SOURCE MATERIAL ▸
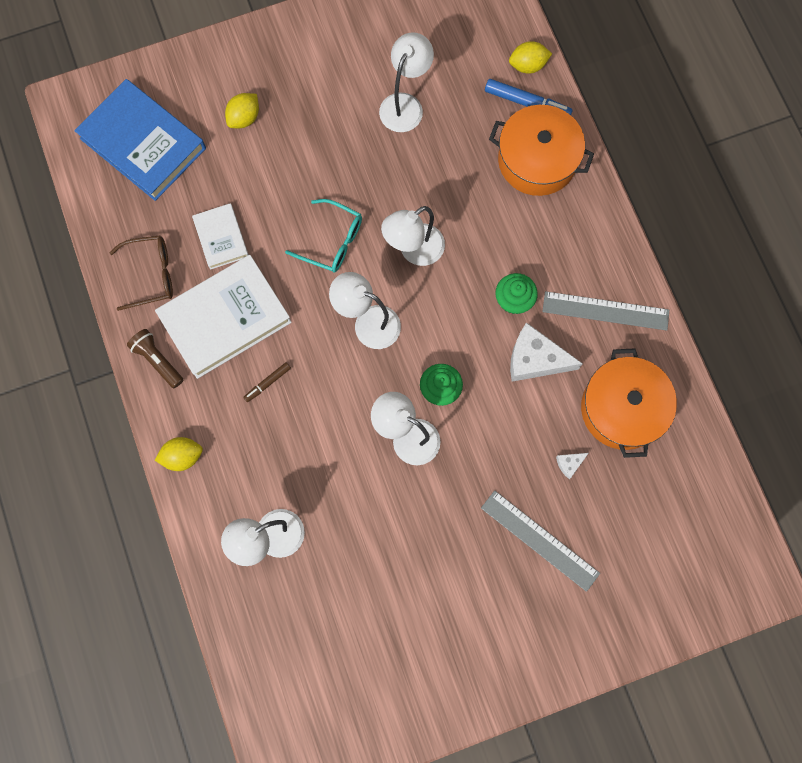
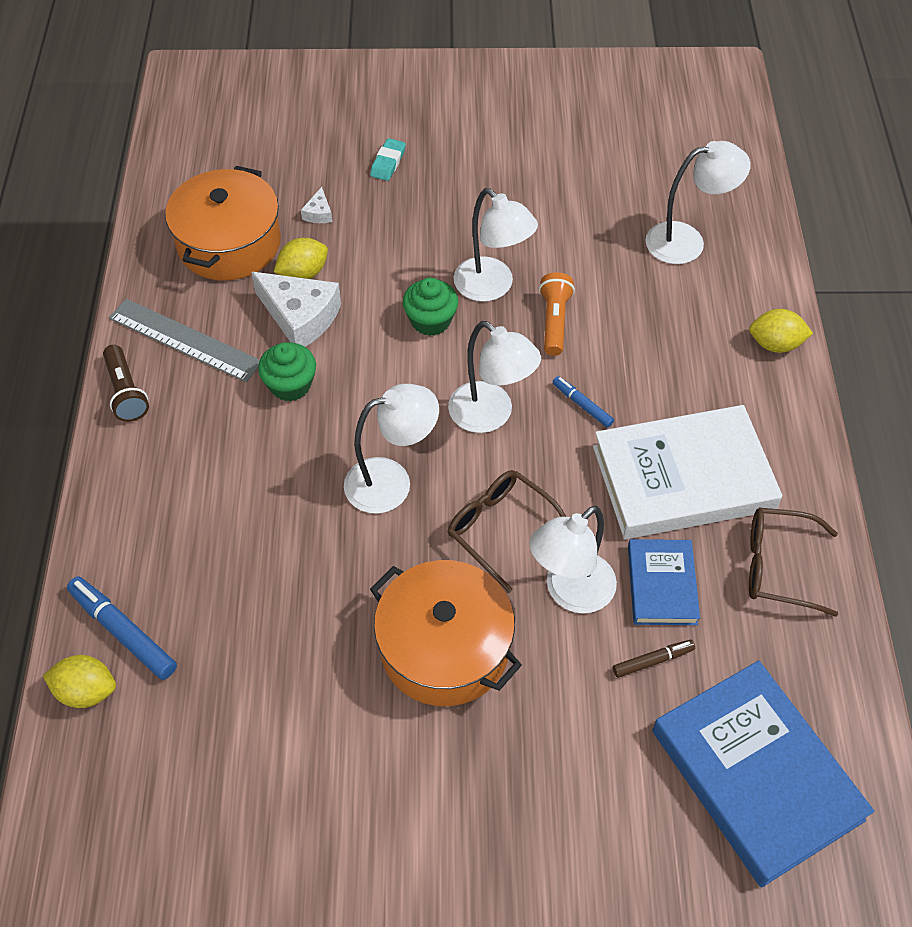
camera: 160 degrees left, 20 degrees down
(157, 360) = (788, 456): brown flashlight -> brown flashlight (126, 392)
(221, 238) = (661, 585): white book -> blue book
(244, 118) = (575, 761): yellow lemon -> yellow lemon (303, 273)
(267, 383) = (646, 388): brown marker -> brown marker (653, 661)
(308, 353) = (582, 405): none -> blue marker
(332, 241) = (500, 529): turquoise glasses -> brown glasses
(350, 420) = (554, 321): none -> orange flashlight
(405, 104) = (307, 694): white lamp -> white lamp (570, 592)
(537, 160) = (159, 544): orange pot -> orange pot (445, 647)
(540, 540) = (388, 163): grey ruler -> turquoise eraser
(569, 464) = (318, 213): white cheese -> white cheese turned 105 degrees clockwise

WHAT IS NEEDED ▸ An exact repetition of all the records above is required, excluding the pictures.

TASK RESPONSE ▸
camera: 160 degrees left, 20 degrees down
(157, 360) = (788, 456): brown flashlight -> brown flashlight (126, 392)
(221, 238) = (661, 585): white book -> blue book
(244, 118) = (575, 761): yellow lemon -> yellow lemon (303, 273)
(267, 383) = (646, 388): brown marker -> brown marker (653, 661)
(308, 353) = (582, 405): none -> blue marker
(332, 241) = (500, 529): turquoise glasses -> brown glasses
(350, 420) = (554, 321): none -> orange flashlight
(405, 104) = (307, 694): white lamp -> white lamp (570, 592)
(537, 160) = (159, 544): orange pot -> orange pot (445, 647)
(540, 540) = (388, 163): grey ruler -> turquoise eraser
(569, 464) = (318, 213): white cheese -> white cheese turned 105 degrees clockwise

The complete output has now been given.